Building instance correspondences
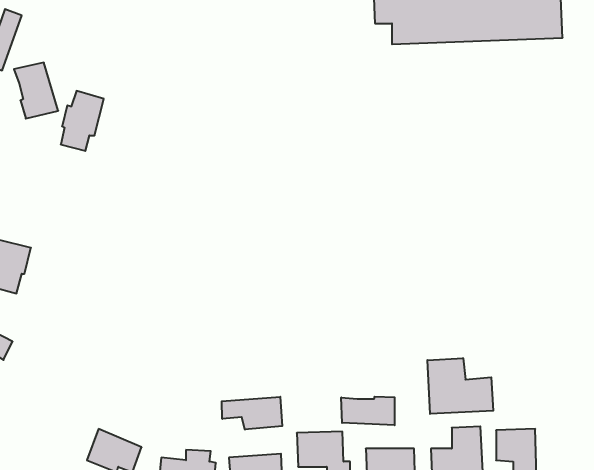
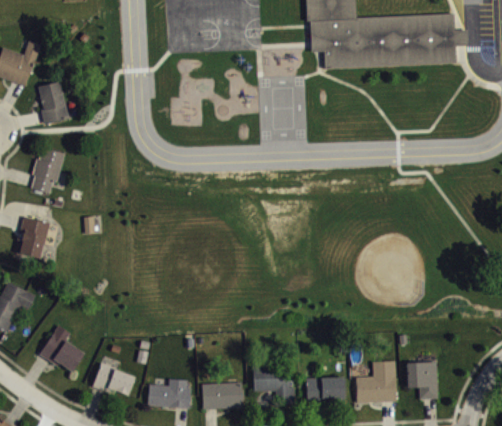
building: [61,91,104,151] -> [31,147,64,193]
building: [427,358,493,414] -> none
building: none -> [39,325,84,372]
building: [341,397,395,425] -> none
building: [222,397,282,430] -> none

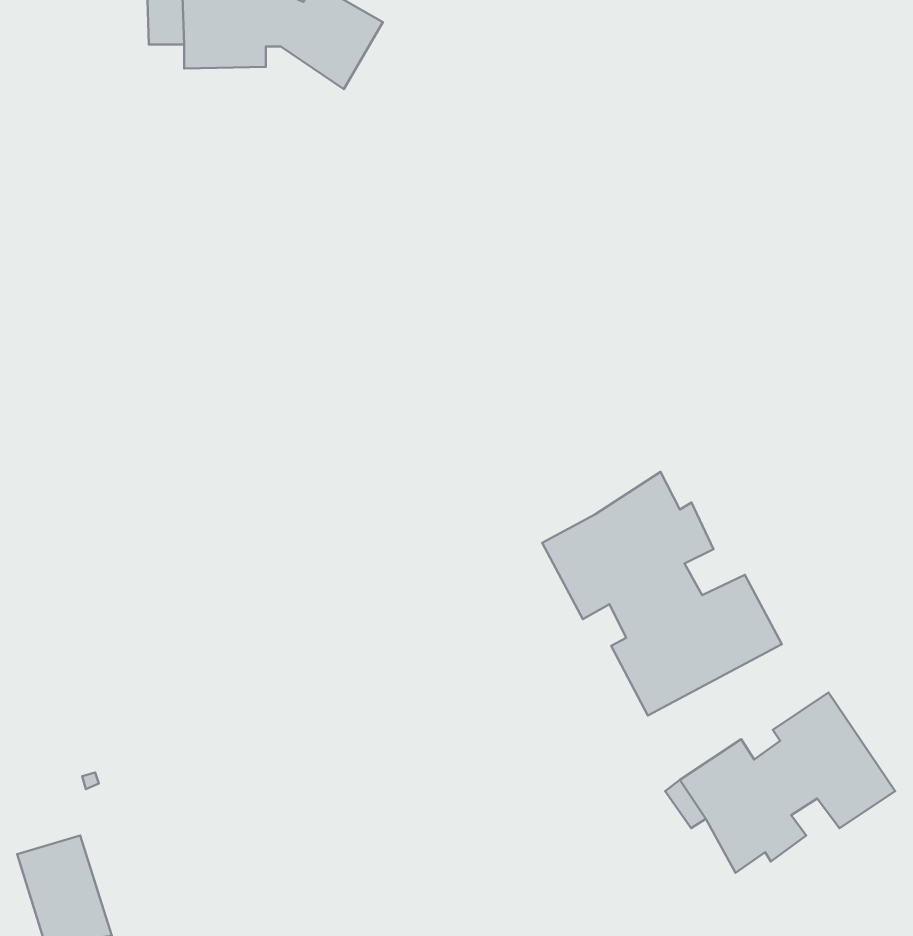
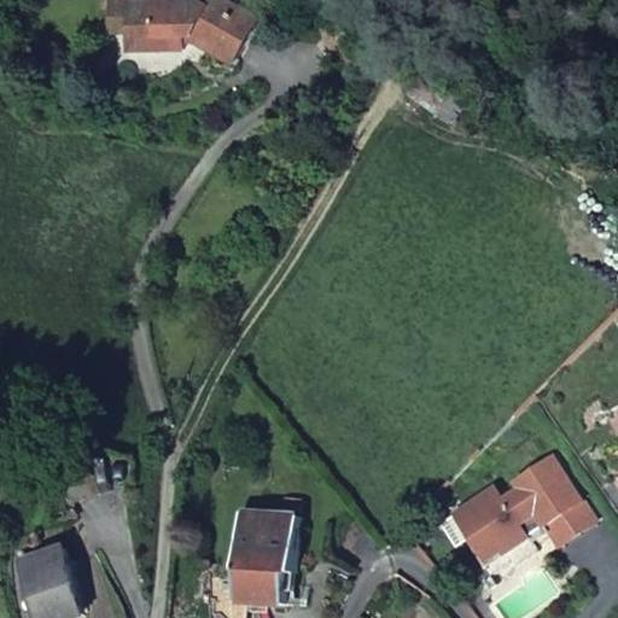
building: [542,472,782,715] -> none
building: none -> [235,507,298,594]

◆ **What to do**: Please print each entry exactly as it stands, without the pictures.

◆ **Output of the exercise**:
building: [61,91,104,151] -> [31,147,64,193]
building: [427,358,493,414] -> none
building: none -> [39,325,84,372]
building: [341,397,395,425] -> none
building: [222,397,282,430] -> none

building: [542,472,782,715] -> none
building: none -> [235,507,298,594]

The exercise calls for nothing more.